INPUT Start Marker

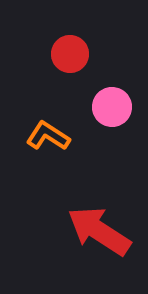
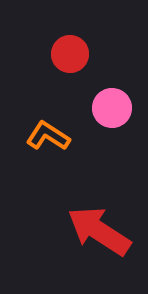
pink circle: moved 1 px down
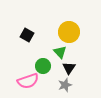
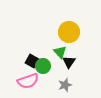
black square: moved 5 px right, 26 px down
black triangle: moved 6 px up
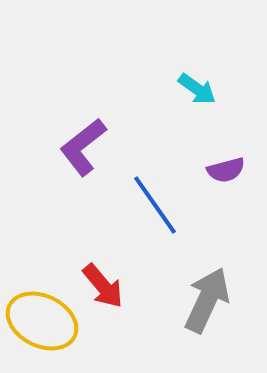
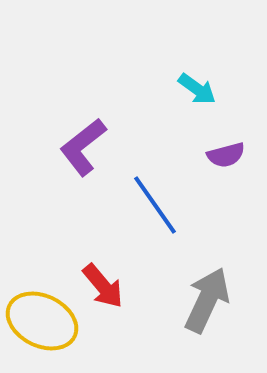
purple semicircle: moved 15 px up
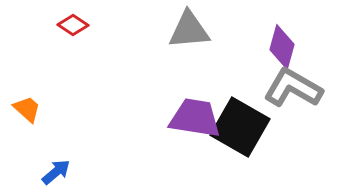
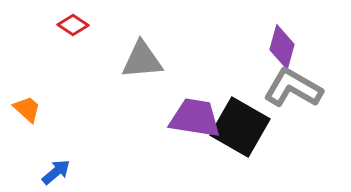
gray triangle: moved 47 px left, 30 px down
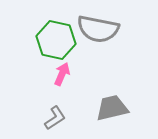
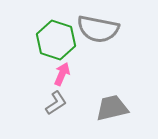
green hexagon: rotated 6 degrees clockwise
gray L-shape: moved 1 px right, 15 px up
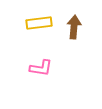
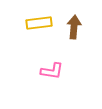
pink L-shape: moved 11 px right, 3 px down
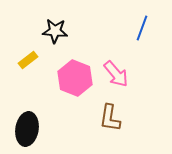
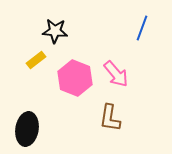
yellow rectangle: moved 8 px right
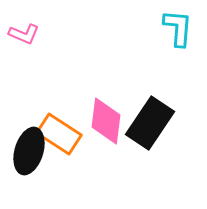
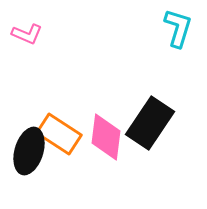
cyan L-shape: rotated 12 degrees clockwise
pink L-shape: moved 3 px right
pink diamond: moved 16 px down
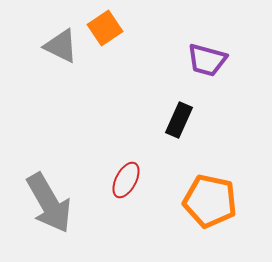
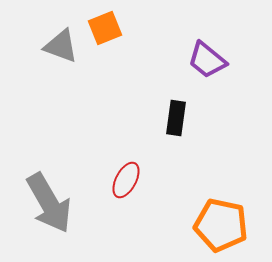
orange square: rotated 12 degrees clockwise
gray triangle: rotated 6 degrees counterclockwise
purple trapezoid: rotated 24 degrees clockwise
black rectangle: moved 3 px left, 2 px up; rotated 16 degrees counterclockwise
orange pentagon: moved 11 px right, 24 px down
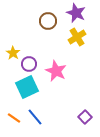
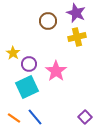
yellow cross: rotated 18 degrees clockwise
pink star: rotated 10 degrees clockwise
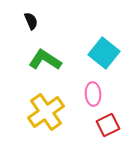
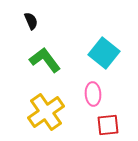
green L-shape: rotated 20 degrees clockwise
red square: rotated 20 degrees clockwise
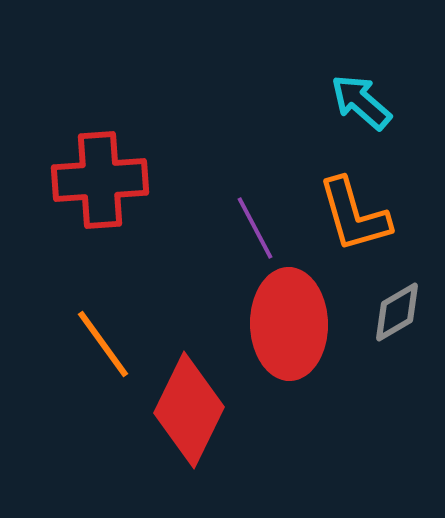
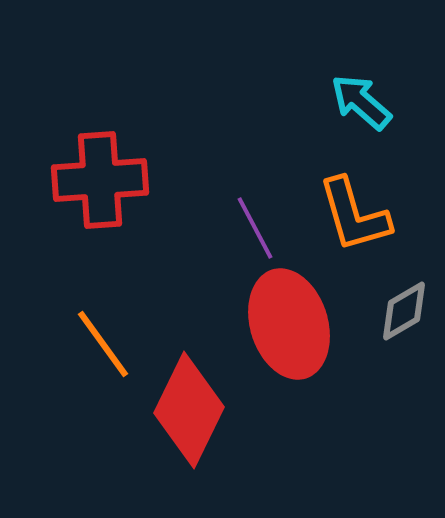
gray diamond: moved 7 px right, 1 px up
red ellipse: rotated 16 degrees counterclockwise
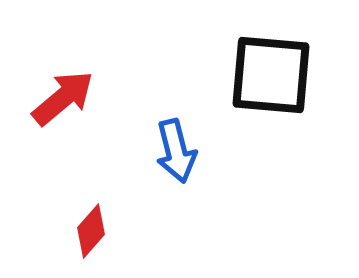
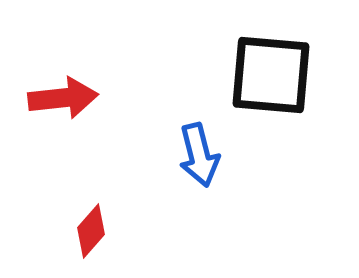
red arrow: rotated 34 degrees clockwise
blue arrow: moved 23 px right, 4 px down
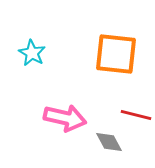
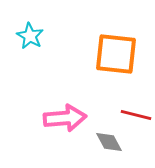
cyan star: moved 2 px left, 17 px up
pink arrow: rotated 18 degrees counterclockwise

INPUT End Marker

= ABOUT THIS EXERCISE =
Reproduce, exactly and only, the lines of the records above starting at the line with "gray L-shape: moved 1 px right, 15 px up" and ending at the line with "orange square: rotated 12 degrees clockwise", both included. Leave every picture out.

= REPLY TO THE EXERCISE =
gray L-shape: moved 1 px right, 15 px up
pink L-shape: moved 11 px right, 3 px down
yellow rectangle: moved 8 px right
cyan L-shape: rotated 12 degrees clockwise
pink L-shape: moved 3 px right
pink diamond: moved 16 px down
orange square: rotated 12 degrees clockwise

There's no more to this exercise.